PROBLEM DESCRIPTION:
Give back an exact copy of the lines in the records below, from the line that has "camera: 45 degrees left, 0 degrees up" through the line that has "(558, 560) = (663, 352): white", and nothing besides.

INPUT FOR THIS TASK:
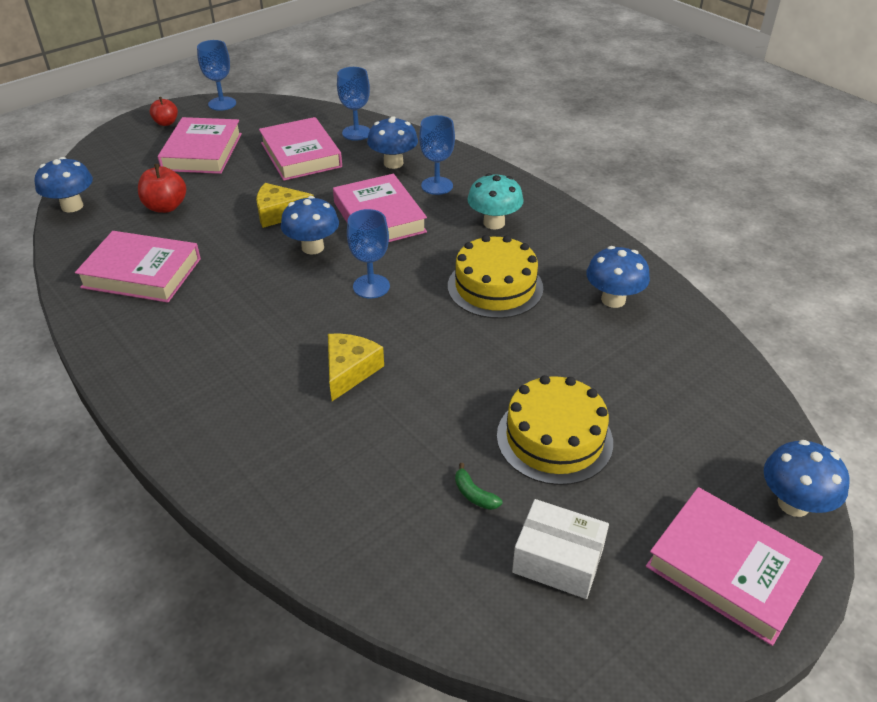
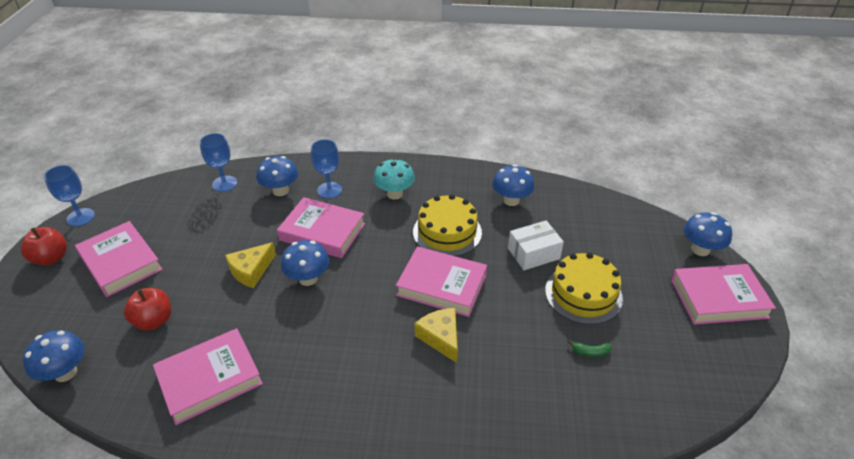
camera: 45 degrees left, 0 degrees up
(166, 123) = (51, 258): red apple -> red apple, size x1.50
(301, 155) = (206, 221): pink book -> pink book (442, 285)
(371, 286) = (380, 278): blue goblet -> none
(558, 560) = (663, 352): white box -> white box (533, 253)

---

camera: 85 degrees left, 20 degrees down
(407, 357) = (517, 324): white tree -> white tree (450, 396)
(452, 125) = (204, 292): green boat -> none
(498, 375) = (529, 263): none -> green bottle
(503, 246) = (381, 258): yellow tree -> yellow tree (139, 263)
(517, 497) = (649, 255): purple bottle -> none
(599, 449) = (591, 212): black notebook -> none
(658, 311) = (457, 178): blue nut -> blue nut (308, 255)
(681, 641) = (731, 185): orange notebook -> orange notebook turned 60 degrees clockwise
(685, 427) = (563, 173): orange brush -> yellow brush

SOLUTION:
camera: 45 degrees left, 0 degrees up
(166, 123) = (51, 258): red apple -> red apple, size x1.50
(301, 155) = (206, 221): pink book -> pink book (442, 285)
(371, 286) = (380, 278): blue goblet -> none
(558, 560) = (663, 352): white box -> white box (533, 253)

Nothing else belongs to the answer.